Raw data:
┌────────

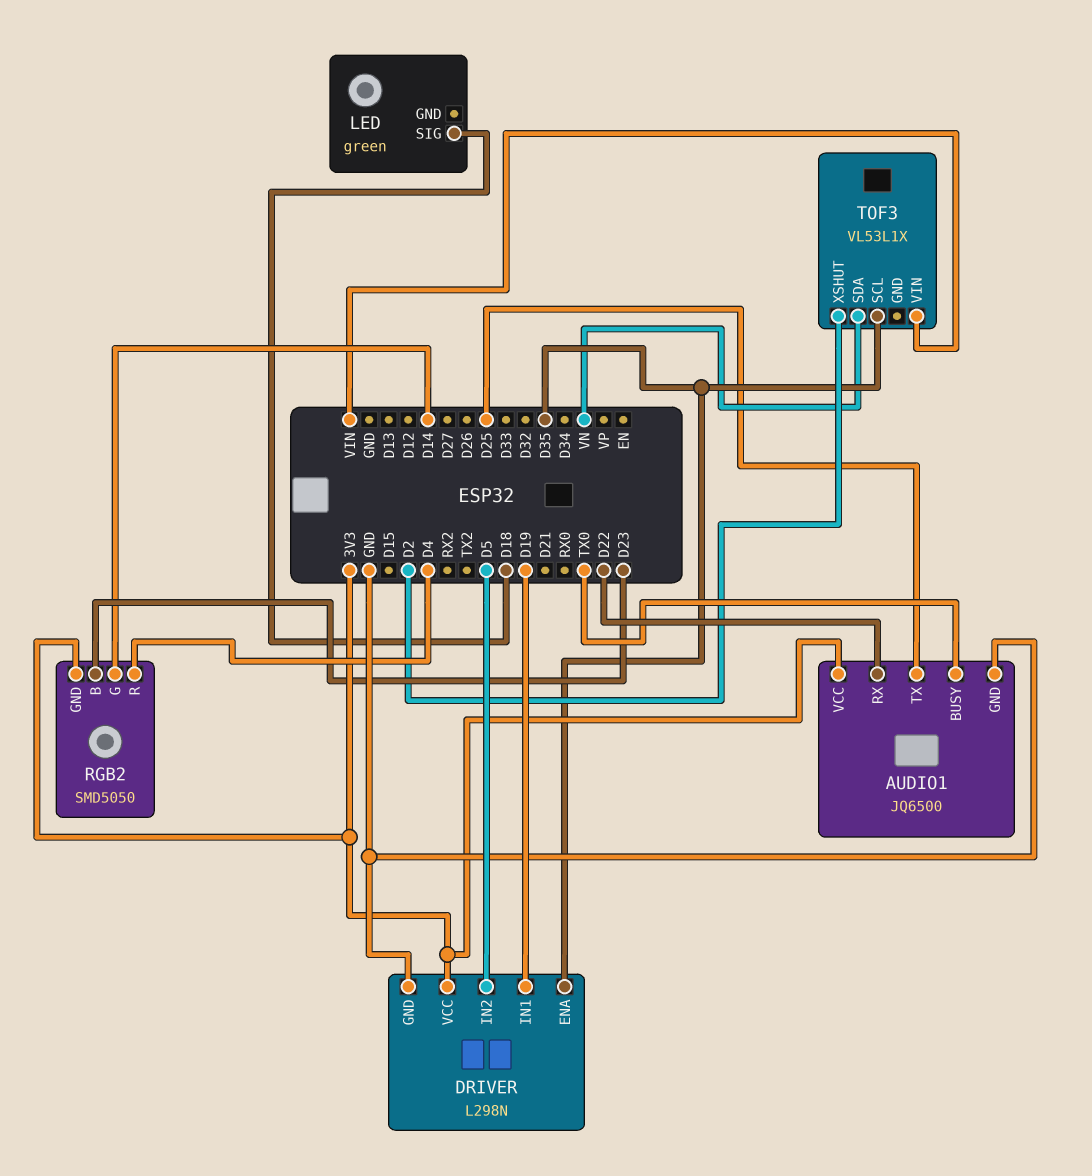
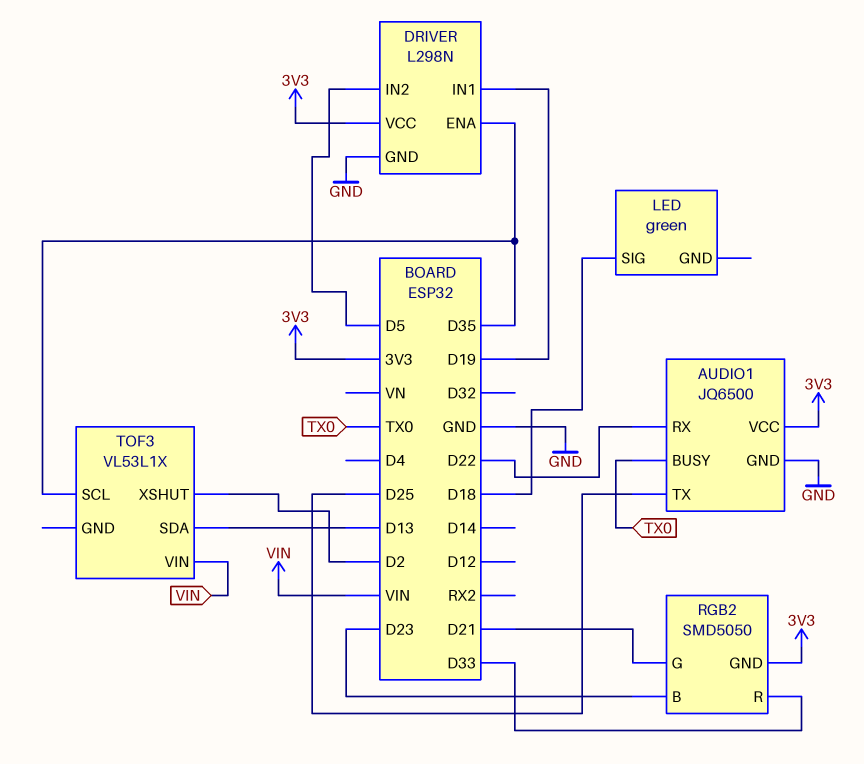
RGB2 pin G: D14 -> D21
RGB2 pin R: D4 -> D33
TOF3 pin SDA: VN -> D13

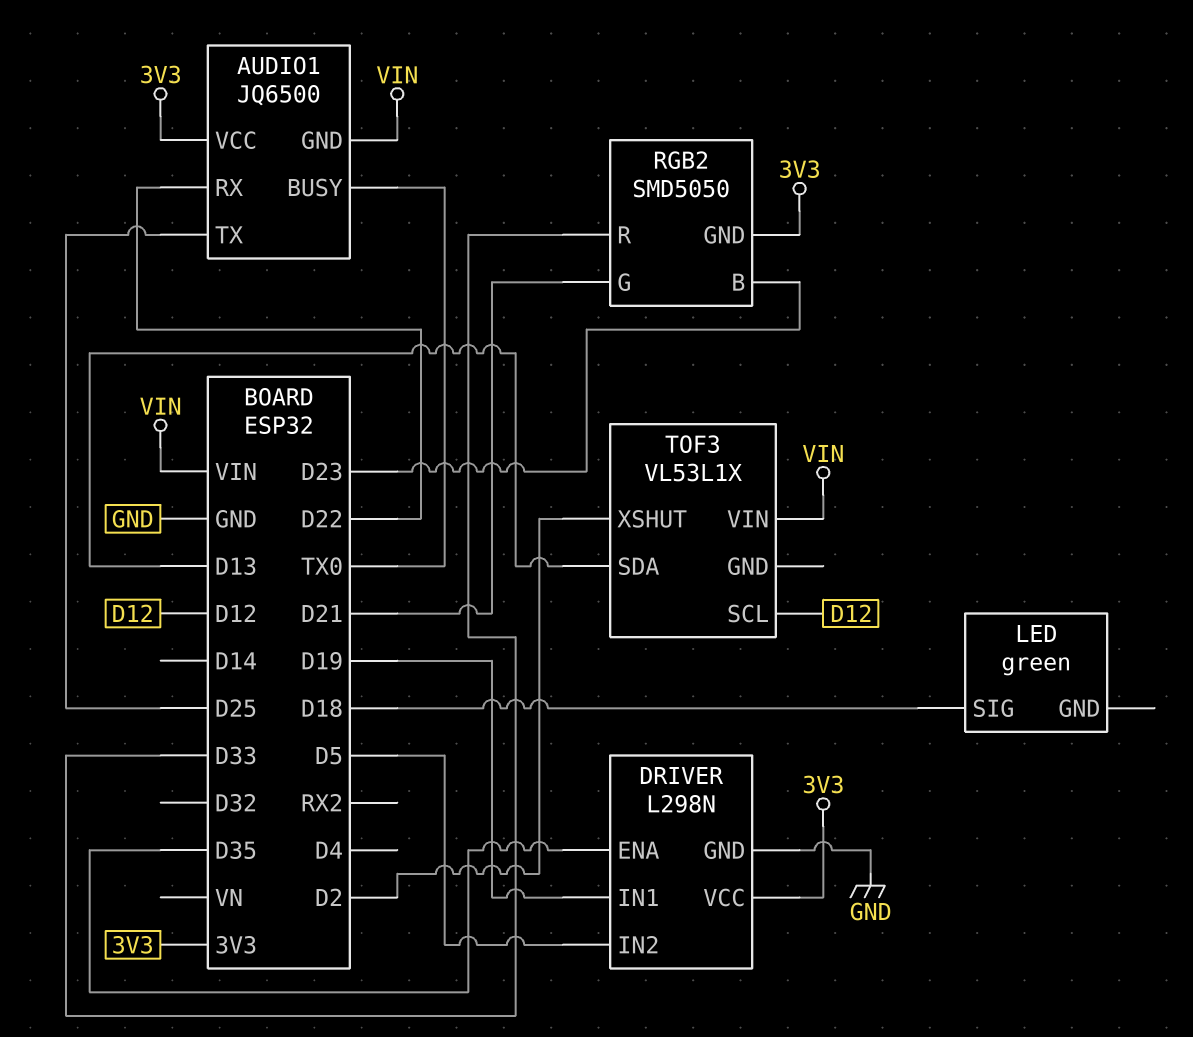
AUDIO1 pin GND: GND -> VIN
TOF3 pin SCL: D35 -> D12

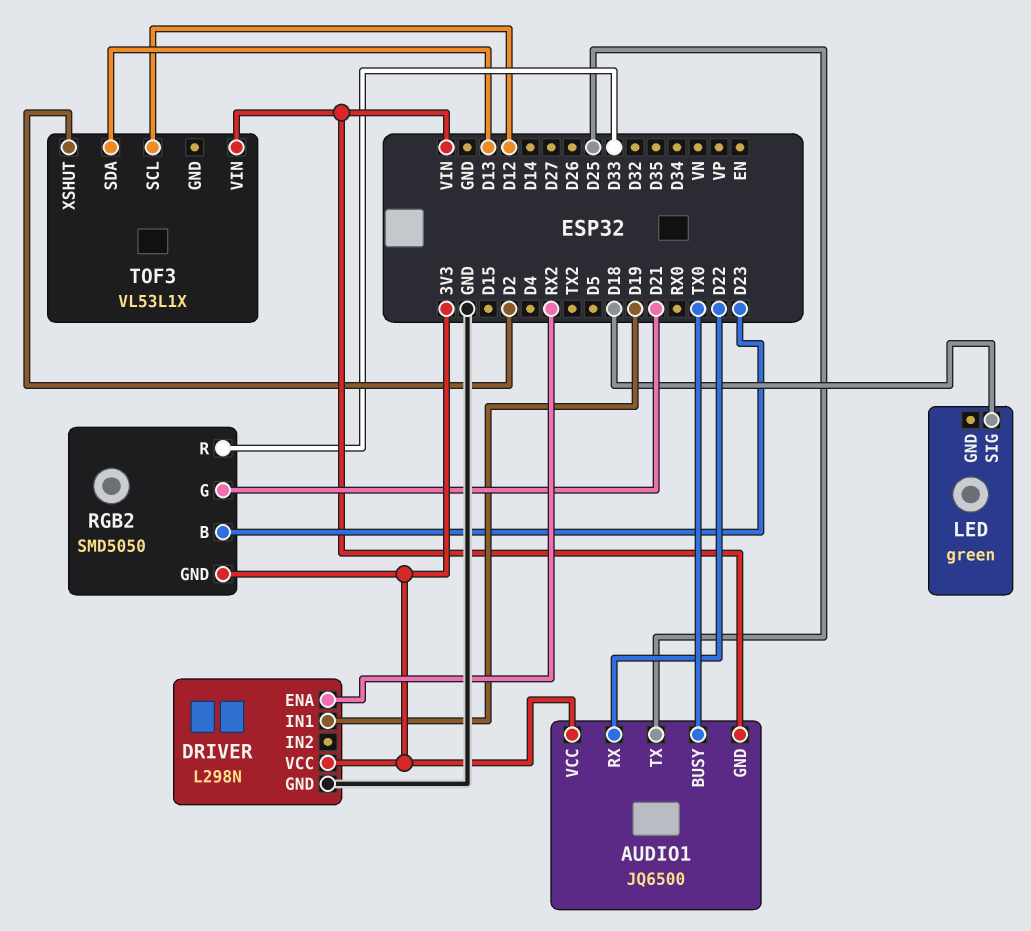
DRIVER pin ENA: D35 -> RX2
DRIVER pin IN2: D5 -> none

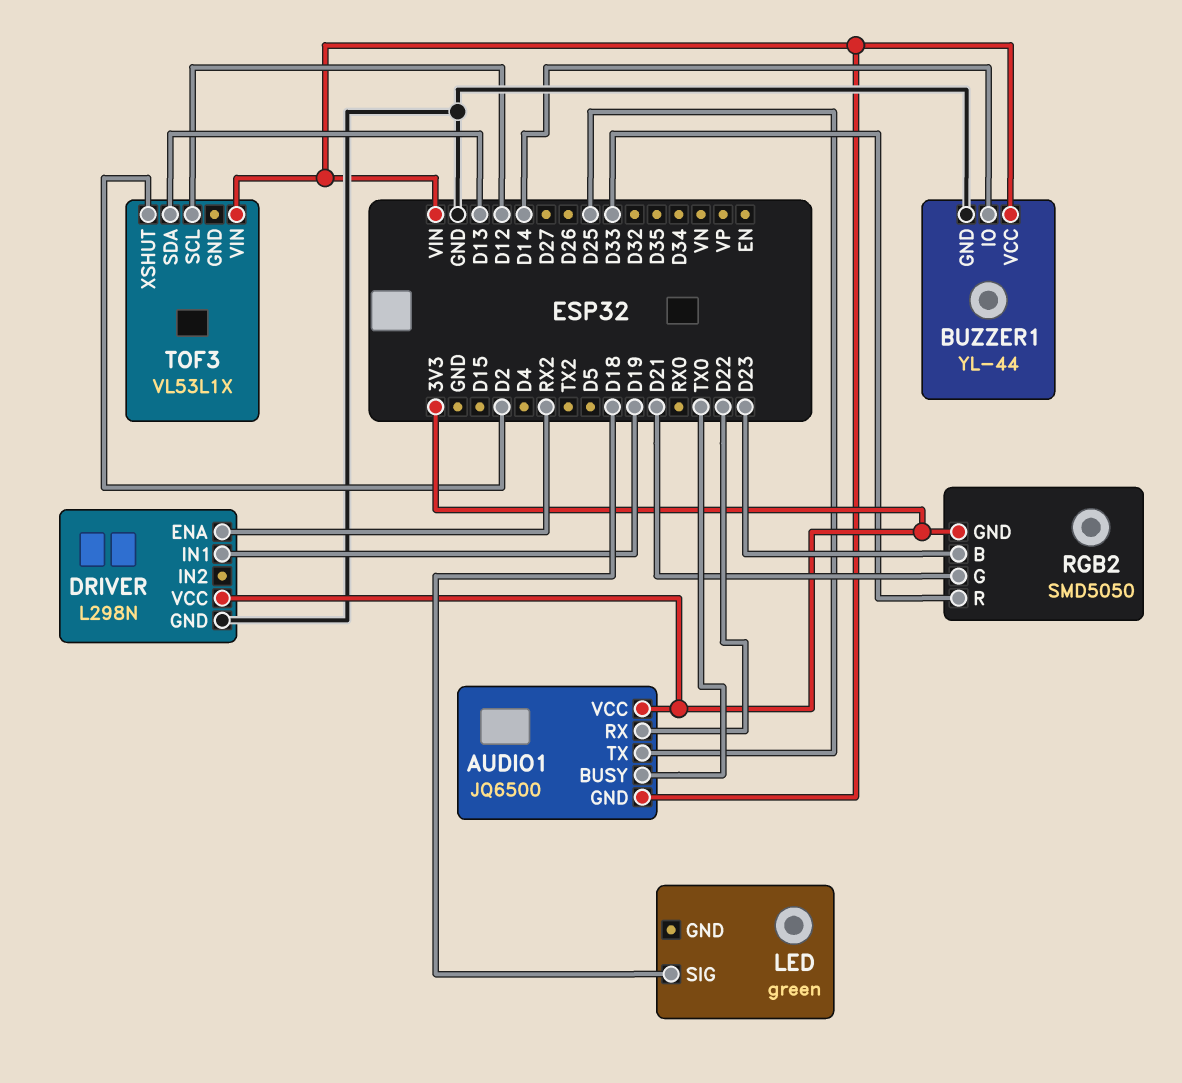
BUZZER1: none -> YL-44
BUZZER1 pin GND: none -> GND
BUZZER1 pin IO: none -> D14
BUZZER1 pin VCC: none -> VIN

└────────

What is expected: All that is needed here is the run of lines from the one containing "AUDIO1 pin GND: GND -> VIN" through the end of the material above, reproduced exactly and without pictures.

Written answer:
AUDIO1 pin GND: GND -> VIN
TOF3 pin SCL: D35 -> D12

DRIVER pin ENA: D35 -> RX2
DRIVER pin IN2: D5 -> none

BUZZER1: none -> YL-44
BUZZER1 pin GND: none -> GND
BUZZER1 pin IO: none -> D14
BUZZER1 pin VCC: none -> VIN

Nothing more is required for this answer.